> **SOURCE MATERIAL**:
◆ ◆ ◆

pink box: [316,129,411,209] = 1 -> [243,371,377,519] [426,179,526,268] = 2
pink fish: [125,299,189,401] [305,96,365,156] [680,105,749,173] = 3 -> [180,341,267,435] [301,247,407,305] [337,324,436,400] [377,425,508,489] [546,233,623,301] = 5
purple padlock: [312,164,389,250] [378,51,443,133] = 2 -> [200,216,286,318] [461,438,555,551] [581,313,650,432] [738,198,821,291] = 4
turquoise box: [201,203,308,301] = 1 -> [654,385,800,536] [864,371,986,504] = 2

◆ ◆ ◆

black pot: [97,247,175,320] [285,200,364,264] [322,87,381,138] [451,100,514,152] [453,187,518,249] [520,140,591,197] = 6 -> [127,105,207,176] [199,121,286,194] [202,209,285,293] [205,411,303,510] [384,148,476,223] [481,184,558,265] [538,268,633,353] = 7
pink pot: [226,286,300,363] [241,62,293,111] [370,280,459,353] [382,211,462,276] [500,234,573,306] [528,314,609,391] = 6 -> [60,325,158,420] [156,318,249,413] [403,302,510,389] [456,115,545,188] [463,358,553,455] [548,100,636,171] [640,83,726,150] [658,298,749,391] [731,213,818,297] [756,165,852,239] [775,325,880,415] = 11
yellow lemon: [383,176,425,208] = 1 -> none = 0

◆ ◆ ◆

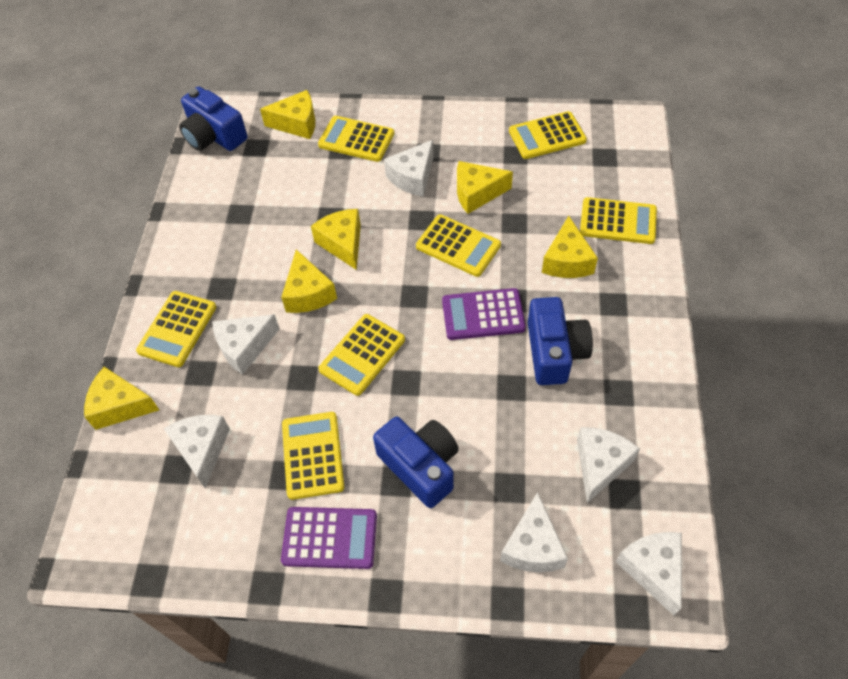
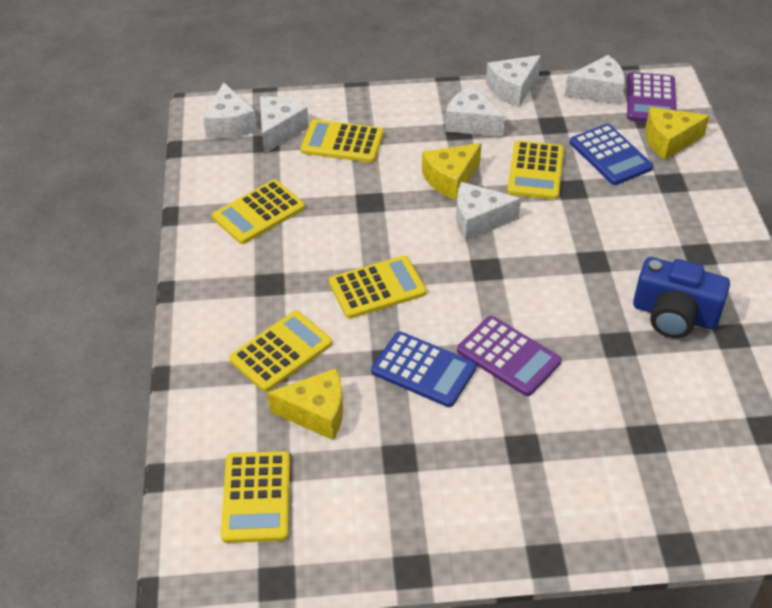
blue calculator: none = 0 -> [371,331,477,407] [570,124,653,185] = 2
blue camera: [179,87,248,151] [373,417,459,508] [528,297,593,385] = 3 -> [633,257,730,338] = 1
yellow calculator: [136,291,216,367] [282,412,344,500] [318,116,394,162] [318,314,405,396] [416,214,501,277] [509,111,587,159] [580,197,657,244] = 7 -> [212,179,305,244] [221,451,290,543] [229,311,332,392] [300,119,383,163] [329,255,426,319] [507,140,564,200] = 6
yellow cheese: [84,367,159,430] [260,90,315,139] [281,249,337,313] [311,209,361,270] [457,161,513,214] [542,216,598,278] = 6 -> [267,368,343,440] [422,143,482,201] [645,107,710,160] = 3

◆ ◆ ◆

> **EXERCISE INSTRUCTIONS**: Look through the listing above and copy each line with the word "blue" in it.

> **TASK RESPONSE**:
blue calculator: none = 0 -> [371,331,477,407] [570,124,653,185] = 2
blue camera: [179,87,248,151] [373,417,459,508] [528,297,593,385] = 3 -> [633,257,730,338] = 1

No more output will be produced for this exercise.